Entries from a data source
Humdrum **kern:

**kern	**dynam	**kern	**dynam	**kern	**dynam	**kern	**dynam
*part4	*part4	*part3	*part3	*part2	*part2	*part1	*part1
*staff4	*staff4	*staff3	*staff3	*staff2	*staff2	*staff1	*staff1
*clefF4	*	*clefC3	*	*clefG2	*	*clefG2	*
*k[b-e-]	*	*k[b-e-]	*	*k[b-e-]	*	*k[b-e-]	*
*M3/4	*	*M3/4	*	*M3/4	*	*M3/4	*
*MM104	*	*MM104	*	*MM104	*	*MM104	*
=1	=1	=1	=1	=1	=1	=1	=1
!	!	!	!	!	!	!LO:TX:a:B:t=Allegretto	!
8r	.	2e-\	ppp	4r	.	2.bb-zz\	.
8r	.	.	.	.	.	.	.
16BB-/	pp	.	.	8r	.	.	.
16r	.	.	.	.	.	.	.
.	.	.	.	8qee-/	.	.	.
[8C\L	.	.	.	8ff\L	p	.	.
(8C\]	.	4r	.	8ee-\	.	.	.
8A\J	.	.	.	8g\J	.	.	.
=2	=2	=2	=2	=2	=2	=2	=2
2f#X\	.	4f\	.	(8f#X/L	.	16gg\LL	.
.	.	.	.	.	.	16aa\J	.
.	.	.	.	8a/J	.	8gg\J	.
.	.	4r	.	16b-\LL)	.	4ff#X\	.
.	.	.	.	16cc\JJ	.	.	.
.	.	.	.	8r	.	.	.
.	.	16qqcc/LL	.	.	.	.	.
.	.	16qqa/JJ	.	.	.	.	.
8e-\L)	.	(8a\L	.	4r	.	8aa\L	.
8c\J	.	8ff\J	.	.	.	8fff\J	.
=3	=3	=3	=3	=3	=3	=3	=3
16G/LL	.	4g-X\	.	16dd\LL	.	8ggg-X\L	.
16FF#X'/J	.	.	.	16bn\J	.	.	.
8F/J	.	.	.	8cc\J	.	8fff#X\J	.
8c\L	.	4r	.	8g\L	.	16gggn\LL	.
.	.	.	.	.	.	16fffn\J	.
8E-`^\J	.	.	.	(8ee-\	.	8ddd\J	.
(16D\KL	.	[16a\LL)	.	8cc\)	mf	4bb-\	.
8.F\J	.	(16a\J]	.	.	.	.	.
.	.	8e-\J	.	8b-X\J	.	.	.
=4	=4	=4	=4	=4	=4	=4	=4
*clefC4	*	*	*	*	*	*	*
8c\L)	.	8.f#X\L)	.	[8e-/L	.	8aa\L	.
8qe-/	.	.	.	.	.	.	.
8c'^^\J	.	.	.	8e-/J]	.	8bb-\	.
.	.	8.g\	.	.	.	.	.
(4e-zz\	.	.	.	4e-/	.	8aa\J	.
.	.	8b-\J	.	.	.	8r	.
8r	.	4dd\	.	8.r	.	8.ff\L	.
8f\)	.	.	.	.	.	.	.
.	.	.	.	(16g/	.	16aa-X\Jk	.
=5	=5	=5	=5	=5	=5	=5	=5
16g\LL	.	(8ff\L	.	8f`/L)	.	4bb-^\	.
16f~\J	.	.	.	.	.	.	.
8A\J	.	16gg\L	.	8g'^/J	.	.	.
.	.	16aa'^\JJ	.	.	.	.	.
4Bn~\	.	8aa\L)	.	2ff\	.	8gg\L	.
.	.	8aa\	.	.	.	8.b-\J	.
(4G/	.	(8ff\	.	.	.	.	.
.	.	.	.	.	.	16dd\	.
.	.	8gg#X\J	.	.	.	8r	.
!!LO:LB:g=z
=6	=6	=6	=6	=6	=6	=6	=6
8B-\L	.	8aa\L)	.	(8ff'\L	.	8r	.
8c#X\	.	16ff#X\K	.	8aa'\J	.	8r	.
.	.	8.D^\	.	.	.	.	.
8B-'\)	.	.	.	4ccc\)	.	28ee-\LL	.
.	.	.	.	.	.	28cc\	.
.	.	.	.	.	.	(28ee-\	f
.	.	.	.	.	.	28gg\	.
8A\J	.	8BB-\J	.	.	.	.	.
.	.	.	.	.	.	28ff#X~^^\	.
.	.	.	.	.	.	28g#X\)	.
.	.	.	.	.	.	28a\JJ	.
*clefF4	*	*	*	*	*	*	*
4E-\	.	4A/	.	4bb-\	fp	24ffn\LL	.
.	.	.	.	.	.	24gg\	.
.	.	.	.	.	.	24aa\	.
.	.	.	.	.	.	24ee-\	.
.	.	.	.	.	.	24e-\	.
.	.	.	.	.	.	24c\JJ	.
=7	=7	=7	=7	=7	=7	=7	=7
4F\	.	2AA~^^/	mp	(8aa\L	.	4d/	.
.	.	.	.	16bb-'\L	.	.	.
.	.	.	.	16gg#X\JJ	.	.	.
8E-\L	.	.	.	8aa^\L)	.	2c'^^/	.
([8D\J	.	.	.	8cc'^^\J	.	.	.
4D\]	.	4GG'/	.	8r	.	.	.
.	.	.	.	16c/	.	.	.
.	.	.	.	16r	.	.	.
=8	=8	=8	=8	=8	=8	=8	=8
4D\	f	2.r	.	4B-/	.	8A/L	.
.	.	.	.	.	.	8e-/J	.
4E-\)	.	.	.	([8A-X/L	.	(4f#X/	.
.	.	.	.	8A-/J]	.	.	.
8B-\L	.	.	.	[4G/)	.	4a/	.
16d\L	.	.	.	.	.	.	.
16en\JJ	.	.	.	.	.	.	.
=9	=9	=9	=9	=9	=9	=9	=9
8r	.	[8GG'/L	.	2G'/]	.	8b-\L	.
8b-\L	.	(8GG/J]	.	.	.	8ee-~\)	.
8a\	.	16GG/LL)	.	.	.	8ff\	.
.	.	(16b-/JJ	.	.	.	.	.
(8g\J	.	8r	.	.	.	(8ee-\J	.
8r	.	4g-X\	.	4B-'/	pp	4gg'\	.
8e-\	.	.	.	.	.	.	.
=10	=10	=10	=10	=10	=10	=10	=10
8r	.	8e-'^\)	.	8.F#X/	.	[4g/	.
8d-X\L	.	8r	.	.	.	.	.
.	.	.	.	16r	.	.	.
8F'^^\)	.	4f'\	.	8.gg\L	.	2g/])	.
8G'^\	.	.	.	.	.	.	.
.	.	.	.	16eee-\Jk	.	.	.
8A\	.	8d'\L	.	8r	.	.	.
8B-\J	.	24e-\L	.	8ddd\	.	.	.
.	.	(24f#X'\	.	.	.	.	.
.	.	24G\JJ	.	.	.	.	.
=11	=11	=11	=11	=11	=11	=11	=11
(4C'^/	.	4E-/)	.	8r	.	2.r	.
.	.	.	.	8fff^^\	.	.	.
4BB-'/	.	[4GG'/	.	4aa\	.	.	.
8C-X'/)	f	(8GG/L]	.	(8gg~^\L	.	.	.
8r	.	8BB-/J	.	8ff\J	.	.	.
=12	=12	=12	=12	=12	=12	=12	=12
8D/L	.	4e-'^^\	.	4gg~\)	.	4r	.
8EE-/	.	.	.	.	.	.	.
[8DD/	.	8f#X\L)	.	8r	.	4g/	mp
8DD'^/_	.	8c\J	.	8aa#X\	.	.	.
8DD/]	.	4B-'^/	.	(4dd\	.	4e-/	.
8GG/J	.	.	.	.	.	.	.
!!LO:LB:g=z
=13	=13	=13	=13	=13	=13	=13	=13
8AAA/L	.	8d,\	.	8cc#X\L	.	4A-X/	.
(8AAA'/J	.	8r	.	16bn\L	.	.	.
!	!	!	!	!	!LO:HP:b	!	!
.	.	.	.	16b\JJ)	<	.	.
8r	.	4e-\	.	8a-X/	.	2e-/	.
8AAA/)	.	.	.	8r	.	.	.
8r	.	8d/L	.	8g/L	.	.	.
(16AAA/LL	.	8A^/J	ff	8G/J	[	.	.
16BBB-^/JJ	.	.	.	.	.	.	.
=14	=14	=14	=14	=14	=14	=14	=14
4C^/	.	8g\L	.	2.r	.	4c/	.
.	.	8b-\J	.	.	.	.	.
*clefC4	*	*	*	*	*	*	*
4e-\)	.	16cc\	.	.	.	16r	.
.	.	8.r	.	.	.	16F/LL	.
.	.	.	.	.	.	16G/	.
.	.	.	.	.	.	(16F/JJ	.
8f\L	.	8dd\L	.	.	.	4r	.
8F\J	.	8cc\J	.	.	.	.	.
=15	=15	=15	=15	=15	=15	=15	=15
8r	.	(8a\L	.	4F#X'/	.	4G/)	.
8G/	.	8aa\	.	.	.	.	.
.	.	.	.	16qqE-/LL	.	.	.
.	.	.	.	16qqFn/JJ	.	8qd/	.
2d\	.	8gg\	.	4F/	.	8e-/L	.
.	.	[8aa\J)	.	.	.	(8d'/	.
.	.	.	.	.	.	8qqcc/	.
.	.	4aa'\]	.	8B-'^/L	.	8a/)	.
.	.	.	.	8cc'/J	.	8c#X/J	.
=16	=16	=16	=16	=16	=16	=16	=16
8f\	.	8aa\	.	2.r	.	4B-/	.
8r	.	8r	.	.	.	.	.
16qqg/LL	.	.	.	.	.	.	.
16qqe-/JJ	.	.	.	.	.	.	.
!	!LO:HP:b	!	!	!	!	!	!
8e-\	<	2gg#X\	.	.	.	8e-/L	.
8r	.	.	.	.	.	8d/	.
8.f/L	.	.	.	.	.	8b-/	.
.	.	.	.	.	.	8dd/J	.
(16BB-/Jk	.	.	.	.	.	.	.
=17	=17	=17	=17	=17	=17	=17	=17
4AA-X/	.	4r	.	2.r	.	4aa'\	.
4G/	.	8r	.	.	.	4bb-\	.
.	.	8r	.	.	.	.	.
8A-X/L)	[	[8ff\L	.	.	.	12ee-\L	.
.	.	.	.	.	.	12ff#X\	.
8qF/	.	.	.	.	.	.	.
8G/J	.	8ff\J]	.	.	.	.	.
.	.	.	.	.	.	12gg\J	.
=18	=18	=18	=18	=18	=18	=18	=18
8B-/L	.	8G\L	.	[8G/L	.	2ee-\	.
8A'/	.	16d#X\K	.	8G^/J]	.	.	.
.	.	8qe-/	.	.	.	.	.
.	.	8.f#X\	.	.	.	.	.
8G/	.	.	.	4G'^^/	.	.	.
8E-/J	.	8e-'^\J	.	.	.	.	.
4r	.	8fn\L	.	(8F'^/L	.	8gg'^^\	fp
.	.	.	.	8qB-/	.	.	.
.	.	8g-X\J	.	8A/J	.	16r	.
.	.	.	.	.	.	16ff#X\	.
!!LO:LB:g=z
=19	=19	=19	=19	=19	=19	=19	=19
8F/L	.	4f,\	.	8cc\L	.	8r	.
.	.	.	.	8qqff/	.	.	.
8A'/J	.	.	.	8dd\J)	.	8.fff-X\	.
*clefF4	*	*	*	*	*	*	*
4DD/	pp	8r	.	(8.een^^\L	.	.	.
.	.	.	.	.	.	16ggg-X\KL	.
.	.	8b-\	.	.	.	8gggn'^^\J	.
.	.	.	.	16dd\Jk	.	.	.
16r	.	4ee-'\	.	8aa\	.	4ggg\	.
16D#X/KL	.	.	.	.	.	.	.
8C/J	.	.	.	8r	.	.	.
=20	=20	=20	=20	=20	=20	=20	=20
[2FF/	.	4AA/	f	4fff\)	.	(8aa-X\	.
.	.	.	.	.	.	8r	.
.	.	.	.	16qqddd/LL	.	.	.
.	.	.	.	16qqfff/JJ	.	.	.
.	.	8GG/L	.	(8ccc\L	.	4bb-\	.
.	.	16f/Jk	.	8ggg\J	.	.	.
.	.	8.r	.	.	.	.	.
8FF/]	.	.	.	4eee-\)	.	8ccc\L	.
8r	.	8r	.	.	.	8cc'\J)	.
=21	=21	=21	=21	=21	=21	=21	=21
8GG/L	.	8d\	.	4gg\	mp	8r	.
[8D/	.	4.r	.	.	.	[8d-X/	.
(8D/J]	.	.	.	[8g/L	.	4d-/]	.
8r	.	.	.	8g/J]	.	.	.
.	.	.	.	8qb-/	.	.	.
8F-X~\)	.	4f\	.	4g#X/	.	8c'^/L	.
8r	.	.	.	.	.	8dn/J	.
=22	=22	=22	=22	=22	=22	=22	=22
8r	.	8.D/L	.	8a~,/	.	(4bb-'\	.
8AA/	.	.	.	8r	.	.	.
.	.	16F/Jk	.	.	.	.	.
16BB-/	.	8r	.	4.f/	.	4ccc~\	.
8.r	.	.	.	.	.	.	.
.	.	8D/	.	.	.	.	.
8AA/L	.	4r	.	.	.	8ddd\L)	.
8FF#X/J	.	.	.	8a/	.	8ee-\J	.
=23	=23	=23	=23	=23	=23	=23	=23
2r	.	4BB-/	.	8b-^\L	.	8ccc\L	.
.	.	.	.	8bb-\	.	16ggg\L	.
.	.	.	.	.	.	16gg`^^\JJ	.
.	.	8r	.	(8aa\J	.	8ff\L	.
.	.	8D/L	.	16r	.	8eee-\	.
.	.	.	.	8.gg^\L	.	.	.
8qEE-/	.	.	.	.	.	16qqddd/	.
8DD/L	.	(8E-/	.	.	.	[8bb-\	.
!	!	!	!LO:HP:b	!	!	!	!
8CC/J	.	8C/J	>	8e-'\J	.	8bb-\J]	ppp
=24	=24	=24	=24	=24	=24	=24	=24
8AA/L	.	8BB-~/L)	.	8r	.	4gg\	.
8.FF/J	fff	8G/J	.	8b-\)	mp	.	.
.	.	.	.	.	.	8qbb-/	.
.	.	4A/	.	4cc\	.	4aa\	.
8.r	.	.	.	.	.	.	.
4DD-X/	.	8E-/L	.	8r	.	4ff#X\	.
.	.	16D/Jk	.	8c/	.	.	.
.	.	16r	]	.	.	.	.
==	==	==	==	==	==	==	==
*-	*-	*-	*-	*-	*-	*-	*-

▶ [TASK INSTRUCTIONS]:
Count the lines in the entries above that contain the string "kern". Reply with the number alone.

▶ [SOLUTION TO THIS PROBLEM]:
2